[PROVIDED INFORMATION]

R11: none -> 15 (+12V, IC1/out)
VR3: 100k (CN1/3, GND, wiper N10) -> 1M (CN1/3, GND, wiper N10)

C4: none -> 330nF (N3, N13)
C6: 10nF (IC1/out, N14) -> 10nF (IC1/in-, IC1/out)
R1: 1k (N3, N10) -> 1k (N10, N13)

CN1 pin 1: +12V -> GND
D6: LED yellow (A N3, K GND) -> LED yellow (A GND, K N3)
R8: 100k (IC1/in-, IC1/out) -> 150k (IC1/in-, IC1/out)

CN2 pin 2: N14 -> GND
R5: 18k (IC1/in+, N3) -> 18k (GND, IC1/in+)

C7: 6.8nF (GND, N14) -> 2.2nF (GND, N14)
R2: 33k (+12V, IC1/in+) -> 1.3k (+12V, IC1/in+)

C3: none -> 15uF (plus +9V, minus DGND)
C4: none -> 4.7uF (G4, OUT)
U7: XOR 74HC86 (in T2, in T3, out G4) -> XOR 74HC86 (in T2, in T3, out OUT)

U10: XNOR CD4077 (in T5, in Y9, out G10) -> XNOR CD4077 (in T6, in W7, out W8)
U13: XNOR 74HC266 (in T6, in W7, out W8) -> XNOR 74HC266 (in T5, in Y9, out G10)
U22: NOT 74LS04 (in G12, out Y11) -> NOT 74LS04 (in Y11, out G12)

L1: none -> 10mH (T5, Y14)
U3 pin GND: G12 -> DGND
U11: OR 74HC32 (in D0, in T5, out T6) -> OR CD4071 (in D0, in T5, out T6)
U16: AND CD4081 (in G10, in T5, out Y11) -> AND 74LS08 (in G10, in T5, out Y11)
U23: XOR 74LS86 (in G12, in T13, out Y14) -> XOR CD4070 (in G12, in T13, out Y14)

[/PROVIDED INFORMATION]

**PROBLEM**
Starting at the line that contains "U13: XNOR 74HC266", write out every line to the end of the entries, exactly as given.

**ANSWER SPACE**
U13: XNOR 74HC266 (in T6, in W7, out W8) -> XNOR 74HC266 (in T5, in Y9, out G10)
U22: NOT 74LS04 (in G12, out Y11) -> NOT 74LS04 (in Y11, out G12)

L1: none -> 10mH (T5, Y14)
U3 pin GND: G12 -> DGND
U11: OR 74HC32 (in D0, in T5, out T6) -> OR CD4071 (in D0, in T5, out T6)
U16: AND CD4081 (in G10, in T5, out Y11) -> AND 74LS08 (in G10, in T5, out Y11)
U23: XOR 74LS86 (in G12, in T13, out Y14) -> XOR CD4070 (in G12, in T13, out Y14)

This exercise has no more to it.